* [TASK PROMPT]: Using the data that follows, return exactly the lines from the one that contains "camera: 75 degrees right, 20 degrees up" through the one that contains "(462, 245) = (329, 203): grey", ends included.

* [DATA EXTRACT]:

★ ★ ★ ★ ★ ★ ★

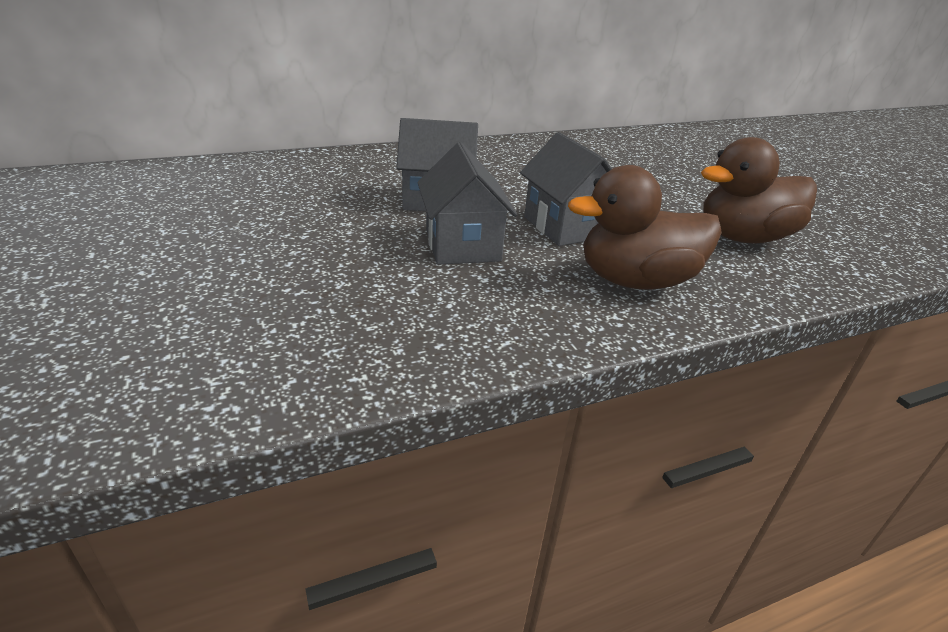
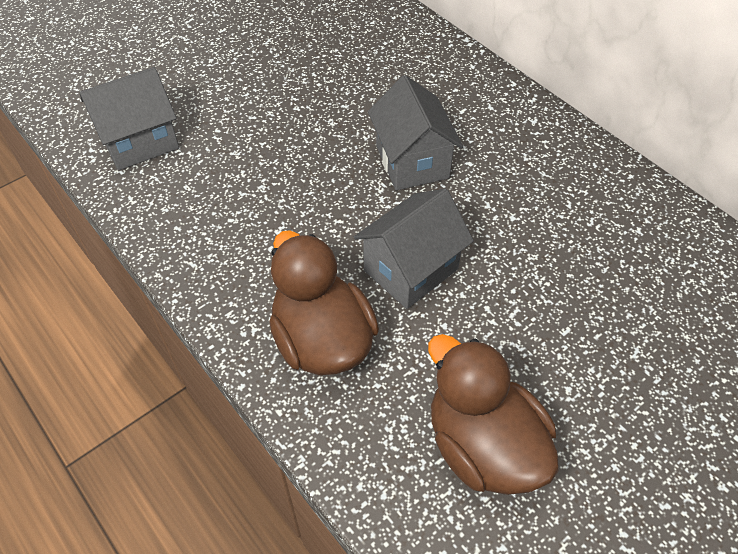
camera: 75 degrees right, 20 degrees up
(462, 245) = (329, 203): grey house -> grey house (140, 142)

★ ★ ★ ★ ★ ★ ★

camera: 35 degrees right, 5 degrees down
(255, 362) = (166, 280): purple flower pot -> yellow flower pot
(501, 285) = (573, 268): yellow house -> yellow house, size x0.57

★ ★ ★ ★ ★ ★ ★

* [TASK RESULT]:
camera: 75 degrees right, 20 degrees up
(462, 245) = (329, 203): grey house -> grey house (140, 142)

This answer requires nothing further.